Task material —
*** Block opens ***

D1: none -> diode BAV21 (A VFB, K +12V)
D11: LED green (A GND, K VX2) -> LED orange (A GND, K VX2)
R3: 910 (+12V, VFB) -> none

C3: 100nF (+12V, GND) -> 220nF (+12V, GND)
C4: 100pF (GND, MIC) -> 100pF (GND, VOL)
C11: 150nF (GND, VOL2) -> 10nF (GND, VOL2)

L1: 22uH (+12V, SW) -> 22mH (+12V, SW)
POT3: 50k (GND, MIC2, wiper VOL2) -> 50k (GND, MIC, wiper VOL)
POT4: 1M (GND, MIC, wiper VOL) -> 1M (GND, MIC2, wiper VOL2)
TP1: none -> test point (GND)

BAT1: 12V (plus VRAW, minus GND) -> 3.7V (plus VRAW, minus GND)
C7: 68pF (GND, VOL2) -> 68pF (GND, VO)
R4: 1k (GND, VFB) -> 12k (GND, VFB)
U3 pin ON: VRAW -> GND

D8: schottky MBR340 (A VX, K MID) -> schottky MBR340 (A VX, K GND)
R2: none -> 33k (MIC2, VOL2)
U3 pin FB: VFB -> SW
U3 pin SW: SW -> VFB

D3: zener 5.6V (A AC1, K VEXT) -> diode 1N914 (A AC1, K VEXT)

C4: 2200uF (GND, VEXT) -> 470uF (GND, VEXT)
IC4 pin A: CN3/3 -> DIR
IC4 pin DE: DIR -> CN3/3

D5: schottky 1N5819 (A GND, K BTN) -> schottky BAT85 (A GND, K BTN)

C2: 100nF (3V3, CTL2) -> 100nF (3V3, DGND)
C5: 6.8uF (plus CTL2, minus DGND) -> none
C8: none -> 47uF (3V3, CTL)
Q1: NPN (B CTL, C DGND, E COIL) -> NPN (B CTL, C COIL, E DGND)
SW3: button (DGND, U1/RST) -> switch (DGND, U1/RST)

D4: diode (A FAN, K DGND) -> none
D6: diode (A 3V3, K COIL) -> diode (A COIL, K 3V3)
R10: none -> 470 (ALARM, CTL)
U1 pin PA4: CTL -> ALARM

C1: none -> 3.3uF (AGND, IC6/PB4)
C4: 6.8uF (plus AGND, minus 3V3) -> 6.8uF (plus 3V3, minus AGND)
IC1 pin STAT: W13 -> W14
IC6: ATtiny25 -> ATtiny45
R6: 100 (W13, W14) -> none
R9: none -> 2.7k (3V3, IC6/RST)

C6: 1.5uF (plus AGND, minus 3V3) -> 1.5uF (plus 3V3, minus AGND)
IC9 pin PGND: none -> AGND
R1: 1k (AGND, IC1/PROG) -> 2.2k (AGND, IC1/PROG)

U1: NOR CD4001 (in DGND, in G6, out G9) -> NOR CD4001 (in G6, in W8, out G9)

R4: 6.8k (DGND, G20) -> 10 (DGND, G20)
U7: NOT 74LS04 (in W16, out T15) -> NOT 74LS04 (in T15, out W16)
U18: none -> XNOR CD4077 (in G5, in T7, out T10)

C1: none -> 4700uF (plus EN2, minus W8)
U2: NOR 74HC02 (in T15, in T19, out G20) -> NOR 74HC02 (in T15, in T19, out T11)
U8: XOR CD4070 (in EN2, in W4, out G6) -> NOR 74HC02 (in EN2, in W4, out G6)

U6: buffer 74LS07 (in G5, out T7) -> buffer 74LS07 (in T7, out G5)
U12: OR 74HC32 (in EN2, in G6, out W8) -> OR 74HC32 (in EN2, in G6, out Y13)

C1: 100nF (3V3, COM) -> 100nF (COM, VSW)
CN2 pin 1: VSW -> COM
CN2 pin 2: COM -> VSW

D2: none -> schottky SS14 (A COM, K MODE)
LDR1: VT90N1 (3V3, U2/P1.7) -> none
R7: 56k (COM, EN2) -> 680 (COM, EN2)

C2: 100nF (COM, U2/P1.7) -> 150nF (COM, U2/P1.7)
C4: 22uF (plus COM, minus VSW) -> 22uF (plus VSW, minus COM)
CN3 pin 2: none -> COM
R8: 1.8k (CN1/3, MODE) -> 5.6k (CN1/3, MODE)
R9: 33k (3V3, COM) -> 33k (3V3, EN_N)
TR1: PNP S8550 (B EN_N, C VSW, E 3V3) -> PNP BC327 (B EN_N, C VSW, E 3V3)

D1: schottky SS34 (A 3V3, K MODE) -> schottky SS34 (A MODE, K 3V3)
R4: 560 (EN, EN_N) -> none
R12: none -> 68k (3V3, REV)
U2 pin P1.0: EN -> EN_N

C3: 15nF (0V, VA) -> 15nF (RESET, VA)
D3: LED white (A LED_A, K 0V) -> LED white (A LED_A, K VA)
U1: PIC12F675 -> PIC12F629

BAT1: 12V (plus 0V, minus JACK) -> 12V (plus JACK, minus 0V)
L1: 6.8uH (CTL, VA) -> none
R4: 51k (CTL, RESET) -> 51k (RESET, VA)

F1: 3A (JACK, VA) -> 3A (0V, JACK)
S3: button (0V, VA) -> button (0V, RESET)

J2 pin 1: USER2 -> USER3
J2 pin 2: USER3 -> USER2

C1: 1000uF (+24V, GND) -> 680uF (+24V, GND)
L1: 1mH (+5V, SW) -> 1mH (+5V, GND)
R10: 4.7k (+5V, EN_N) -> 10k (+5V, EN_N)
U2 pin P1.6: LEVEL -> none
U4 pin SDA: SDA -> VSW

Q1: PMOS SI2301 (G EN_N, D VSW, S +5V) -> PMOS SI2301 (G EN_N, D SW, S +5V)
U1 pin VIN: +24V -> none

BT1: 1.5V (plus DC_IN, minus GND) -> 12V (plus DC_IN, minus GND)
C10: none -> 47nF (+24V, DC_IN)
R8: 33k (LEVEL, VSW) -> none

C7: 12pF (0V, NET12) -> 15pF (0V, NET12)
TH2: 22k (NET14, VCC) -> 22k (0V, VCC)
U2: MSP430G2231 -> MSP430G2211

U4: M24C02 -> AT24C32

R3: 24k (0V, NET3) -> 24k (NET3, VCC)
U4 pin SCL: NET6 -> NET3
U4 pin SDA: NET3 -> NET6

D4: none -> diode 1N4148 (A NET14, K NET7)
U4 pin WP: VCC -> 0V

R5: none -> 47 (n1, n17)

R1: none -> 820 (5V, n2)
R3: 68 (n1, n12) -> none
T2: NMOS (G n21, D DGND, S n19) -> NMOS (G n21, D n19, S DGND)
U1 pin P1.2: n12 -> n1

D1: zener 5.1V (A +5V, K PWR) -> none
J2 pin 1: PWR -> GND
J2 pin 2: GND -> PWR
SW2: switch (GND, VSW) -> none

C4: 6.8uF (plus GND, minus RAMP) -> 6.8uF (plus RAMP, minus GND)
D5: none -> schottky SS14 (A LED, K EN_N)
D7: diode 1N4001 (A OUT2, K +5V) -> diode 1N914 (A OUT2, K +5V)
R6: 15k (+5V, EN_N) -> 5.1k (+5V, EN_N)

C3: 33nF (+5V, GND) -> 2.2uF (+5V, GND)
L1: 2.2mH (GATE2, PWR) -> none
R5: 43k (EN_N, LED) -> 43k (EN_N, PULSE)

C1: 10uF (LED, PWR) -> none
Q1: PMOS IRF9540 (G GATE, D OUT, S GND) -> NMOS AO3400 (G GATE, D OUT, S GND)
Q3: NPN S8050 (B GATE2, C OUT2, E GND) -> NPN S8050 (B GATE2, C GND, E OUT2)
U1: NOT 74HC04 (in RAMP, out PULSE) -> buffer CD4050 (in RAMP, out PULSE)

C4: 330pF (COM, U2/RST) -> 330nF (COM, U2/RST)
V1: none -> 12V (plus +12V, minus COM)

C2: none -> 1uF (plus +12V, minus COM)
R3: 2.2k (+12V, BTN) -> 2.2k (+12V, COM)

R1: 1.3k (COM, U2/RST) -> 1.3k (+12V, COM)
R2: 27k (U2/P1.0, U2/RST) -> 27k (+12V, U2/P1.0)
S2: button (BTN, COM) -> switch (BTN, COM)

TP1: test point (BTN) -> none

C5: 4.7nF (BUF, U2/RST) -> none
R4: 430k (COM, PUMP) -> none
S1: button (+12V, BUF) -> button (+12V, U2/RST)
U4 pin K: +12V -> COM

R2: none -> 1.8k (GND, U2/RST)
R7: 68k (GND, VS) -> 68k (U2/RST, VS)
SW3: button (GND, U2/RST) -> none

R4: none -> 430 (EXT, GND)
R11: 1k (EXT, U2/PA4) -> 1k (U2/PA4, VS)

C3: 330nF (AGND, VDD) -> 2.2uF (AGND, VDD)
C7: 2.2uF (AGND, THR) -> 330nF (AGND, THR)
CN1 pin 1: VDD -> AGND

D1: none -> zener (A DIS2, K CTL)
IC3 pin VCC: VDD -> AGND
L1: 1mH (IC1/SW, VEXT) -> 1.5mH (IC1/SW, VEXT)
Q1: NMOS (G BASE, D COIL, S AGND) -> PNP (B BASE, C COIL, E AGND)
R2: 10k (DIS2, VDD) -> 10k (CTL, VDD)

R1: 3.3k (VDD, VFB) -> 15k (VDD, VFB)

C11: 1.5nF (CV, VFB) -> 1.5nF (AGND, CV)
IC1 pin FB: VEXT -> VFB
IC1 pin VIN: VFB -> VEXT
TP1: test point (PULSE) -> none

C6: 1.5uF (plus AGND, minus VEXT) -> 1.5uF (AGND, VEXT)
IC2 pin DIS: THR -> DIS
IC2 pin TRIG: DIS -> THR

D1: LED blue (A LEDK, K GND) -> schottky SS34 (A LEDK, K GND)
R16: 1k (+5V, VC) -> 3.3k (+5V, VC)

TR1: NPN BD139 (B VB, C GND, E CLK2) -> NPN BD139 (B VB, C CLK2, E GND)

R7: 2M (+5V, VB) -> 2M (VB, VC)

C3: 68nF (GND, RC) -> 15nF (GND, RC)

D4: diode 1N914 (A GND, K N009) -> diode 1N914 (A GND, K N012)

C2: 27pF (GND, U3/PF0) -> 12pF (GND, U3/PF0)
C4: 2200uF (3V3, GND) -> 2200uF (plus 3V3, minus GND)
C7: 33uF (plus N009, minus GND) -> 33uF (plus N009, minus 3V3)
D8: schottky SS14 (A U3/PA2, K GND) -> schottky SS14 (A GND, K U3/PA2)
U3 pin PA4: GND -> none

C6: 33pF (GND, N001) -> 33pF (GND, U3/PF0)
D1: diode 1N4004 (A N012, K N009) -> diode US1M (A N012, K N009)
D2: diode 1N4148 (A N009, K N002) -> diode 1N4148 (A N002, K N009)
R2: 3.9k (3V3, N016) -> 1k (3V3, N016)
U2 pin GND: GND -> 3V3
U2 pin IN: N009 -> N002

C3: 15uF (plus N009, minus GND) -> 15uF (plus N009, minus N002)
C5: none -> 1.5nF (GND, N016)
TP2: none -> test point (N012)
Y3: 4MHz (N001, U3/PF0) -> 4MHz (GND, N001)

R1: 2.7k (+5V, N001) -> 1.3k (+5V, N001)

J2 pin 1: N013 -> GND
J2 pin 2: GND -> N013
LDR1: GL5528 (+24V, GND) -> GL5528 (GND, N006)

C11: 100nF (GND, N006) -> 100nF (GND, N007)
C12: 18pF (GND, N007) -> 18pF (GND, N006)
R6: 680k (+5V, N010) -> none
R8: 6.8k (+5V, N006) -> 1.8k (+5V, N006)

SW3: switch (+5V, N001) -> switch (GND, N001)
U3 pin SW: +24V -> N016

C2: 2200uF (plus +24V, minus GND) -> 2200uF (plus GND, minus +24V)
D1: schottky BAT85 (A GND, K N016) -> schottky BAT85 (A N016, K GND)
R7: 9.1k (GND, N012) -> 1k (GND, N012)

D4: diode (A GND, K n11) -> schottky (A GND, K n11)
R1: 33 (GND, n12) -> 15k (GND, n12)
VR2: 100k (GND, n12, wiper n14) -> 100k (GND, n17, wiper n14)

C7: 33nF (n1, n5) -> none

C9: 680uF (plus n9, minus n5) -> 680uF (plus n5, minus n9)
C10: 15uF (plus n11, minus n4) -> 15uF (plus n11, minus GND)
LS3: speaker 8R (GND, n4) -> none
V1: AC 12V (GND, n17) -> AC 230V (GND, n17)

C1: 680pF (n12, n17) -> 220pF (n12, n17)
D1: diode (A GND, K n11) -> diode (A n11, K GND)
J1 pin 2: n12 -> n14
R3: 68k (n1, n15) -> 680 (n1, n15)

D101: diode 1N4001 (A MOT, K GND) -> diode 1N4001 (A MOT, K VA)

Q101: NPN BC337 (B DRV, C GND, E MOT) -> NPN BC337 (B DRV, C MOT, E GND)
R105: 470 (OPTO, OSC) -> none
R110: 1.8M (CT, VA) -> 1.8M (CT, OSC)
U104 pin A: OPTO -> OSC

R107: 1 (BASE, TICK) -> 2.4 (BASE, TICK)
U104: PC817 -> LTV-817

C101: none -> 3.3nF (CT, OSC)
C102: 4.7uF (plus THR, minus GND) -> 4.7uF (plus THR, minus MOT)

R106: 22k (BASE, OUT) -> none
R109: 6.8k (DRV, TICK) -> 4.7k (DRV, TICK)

*** Block closes ***

Task objective — What is needed is an exact copy of the lines above, from the one containing "C9: 680uF (plus" through the one containing "C1: 680pF (n12, n17) -> 220pF (n12, n17)", with nothing added.

Answer below —
C9: 680uF (plus n9, minus n5) -> 680uF (plus n5, minus n9)
C10: 15uF (plus n11, minus n4) -> 15uF (plus n11, minus GND)
LS3: speaker 8R (GND, n4) -> none
V1: AC 12V (GND, n17) -> AC 230V (GND, n17)

C1: 680pF (n12, n17) -> 220pF (n12, n17)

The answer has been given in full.